▶ [PROBLEM] Please retype all of the entries that follow, leaving the images out.

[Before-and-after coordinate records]
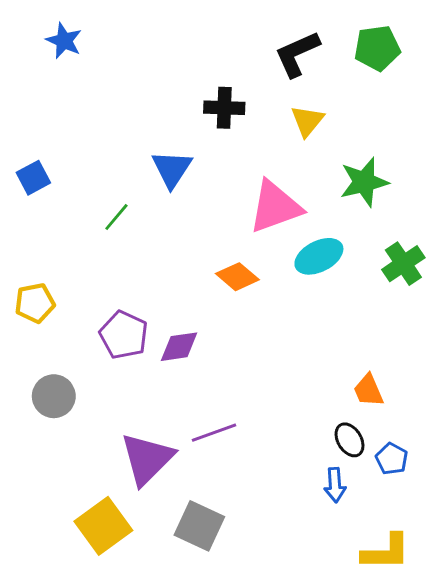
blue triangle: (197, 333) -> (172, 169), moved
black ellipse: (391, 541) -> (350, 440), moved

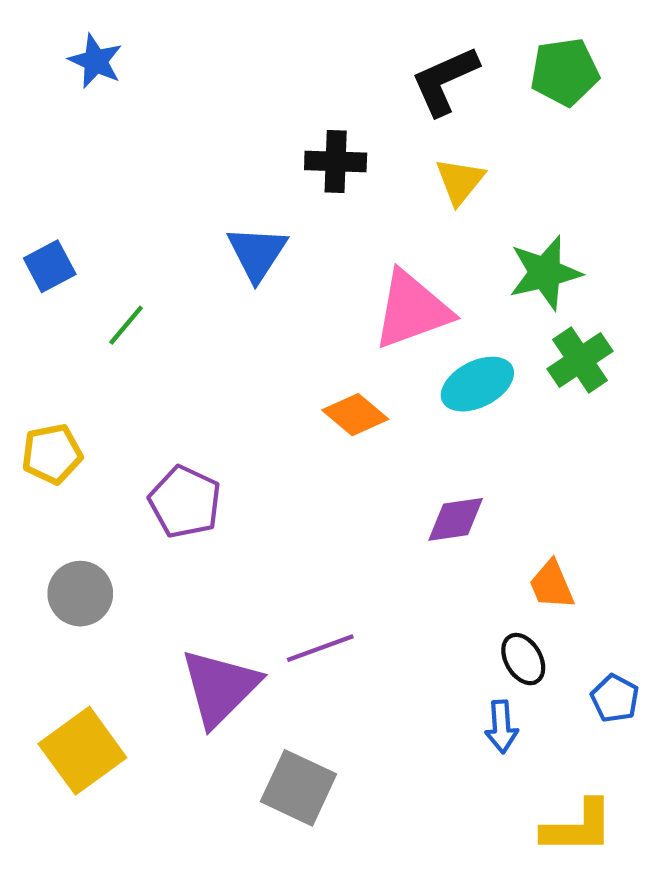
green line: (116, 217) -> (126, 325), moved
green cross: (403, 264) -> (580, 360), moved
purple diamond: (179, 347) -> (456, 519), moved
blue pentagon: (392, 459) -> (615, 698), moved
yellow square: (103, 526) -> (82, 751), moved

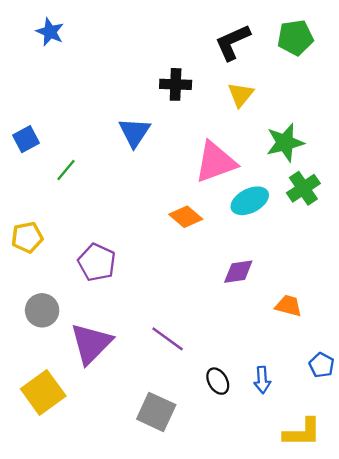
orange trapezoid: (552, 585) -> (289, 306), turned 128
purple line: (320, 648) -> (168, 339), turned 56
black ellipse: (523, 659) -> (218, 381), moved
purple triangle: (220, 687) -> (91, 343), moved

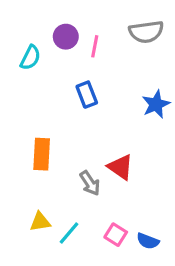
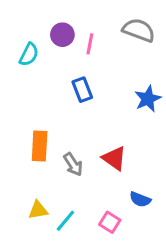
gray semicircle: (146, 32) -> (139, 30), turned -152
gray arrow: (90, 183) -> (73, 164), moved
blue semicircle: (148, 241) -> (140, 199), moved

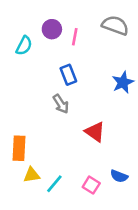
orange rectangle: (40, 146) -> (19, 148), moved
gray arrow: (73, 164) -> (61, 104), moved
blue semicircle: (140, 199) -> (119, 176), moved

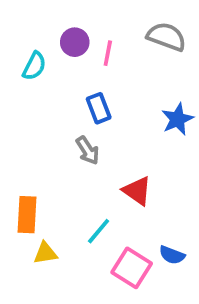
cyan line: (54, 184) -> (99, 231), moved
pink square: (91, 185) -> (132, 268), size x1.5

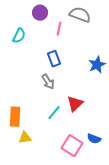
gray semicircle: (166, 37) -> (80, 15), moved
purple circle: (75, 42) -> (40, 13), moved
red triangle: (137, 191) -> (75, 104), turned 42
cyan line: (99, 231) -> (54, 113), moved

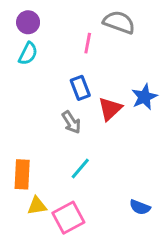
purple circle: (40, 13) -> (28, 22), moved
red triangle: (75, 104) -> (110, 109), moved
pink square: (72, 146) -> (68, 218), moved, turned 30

▶ [YOUR SOLUTION]
blue triangle: (197, 333) -> (172, 169), moved
black ellipse: (391, 541) -> (350, 440), moved

green line: (116, 217) -> (126, 325), moved
green cross: (403, 264) -> (580, 360), moved
purple diamond: (179, 347) -> (456, 519), moved
blue pentagon: (392, 459) -> (615, 698), moved
yellow square: (103, 526) -> (82, 751), moved

orange trapezoid: (552, 585) -> (289, 306), turned 128
purple line: (320, 648) -> (168, 339), turned 56
black ellipse: (523, 659) -> (218, 381), moved
purple triangle: (220, 687) -> (91, 343), moved

gray semicircle: (146, 32) -> (139, 30), turned -152
gray arrow: (90, 183) -> (73, 164), moved
blue semicircle: (148, 241) -> (140, 199), moved

orange rectangle: (40, 146) -> (19, 148), moved
gray arrow: (73, 164) -> (61, 104), moved
blue semicircle: (140, 199) -> (119, 176), moved

cyan line: (54, 184) -> (99, 231), moved
pink square: (91, 185) -> (132, 268), size x1.5

gray semicircle: (166, 37) -> (80, 15), moved
purple circle: (75, 42) -> (40, 13), moved
red triangle: (137, 191) -> (75, 104), turned 42
cyan line: (99, 231) -> (54, 113), moved

purple circle: (40, 13) -> (28, 22), moved
red triangle: (75, 104) -> (110, 109), moved
pink square: (72, 146) -> (68, 218), moved, turned 30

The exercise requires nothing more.